[DIRECTIVE]
In the listing below, copy out word for word the part that opens with the line containing "Provide the (x, y)" and closes with the line containing "coordinates (603, 1182).", both of those lines included.
──────── DATA TO PROCESS ────────
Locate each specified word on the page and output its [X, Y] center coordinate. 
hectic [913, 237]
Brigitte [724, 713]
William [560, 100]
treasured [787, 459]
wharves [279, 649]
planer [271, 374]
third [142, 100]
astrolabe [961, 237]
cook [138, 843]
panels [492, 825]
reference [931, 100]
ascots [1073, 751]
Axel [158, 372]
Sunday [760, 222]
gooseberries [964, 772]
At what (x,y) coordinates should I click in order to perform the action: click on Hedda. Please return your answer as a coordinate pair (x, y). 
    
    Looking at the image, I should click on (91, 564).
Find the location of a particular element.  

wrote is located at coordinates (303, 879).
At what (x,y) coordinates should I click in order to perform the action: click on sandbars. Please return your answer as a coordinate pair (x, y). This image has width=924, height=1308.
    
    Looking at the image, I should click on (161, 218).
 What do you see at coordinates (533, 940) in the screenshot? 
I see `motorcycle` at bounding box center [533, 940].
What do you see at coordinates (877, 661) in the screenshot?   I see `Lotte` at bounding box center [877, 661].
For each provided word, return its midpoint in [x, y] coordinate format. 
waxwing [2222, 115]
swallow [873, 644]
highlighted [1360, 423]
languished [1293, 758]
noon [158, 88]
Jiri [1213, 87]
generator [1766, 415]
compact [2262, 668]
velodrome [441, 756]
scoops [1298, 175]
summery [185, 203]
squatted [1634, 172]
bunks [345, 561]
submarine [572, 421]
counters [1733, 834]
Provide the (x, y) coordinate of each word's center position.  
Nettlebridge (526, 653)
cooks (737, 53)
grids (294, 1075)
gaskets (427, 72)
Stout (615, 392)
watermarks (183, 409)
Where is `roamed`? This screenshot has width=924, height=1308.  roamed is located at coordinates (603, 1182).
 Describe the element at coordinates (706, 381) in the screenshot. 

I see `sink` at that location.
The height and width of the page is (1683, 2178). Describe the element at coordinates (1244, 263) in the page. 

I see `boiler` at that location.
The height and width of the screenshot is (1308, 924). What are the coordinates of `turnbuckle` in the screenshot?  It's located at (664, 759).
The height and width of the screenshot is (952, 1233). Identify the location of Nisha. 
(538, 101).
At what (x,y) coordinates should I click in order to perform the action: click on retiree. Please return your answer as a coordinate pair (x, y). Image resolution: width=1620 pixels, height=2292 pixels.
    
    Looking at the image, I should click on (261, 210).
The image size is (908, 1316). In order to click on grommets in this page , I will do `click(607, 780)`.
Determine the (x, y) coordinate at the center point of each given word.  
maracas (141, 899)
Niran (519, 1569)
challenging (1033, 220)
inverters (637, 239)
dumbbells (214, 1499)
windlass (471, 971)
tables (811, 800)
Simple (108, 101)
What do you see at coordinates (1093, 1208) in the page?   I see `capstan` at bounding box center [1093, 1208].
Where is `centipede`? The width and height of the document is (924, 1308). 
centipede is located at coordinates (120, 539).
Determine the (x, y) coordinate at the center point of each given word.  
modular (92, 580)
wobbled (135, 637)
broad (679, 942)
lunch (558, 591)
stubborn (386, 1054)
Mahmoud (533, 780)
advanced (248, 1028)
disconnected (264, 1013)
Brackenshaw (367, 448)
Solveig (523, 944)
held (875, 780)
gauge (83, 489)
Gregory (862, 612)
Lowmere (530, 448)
────────
[TASK RESULT]
Provide the (x, y) coordinate of each word's center position.  
Nettlebridge (526, 653)
cooks (737, 53)
grids (294, 1075)
gaskets (427, 72)
Stout (615, 392)
watermarks (183, 409)
Where is `roamed`? This screenshot has width=924, height=1308.  roamed is located at coordinates (603, 1182).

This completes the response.